- [What is required]
Below are some entries. Return exactly the lines from the one with "blue arrow: (362, 47) -> (214, 69), moved" through the final line, leaving out any pictures.

Provided entries section start

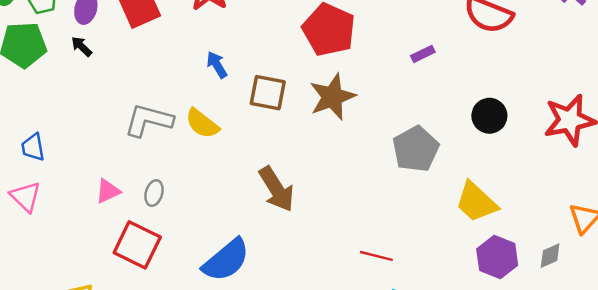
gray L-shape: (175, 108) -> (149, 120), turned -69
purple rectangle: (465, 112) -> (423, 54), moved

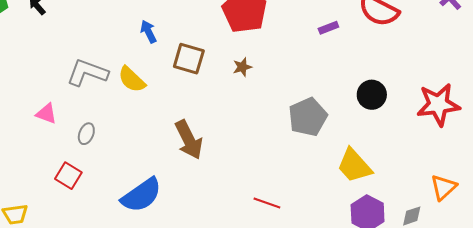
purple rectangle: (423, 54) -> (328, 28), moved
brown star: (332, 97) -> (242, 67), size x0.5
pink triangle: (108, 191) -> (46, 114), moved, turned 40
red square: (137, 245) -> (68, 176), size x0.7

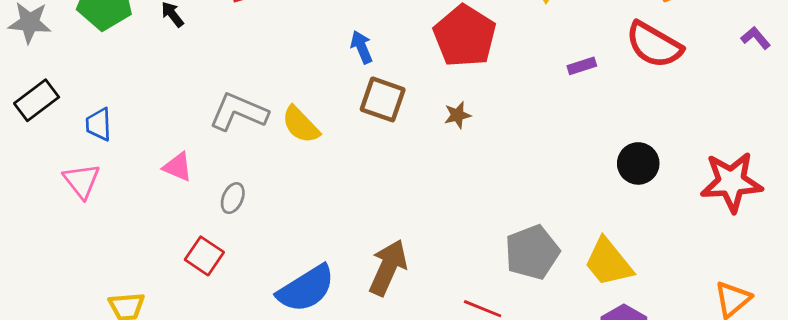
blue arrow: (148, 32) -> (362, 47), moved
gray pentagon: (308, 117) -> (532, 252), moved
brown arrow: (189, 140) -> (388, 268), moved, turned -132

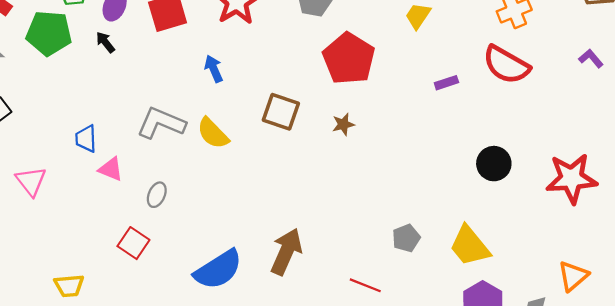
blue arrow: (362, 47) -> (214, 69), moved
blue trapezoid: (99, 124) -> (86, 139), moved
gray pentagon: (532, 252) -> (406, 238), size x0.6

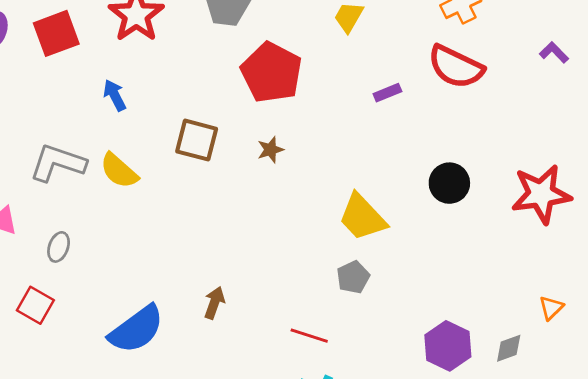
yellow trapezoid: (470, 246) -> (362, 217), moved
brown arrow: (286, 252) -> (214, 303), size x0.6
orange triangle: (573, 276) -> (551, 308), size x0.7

Provided entries section end

- [Exercise solution]
blue arrow: (362, 47) -> (214, 69), moved
blue trapezoid: (99, 124) -> (86, 139), moved
gray pentagon: (532, 252) -> (406, 238), size x0.6

yellow trapezoid: (470, 246) -> (362, 217), moved
brown arrow: (286, 252) -> (214, 303), size x0.6
orange triangle: (573, 276) -> (551, 308), size x0.7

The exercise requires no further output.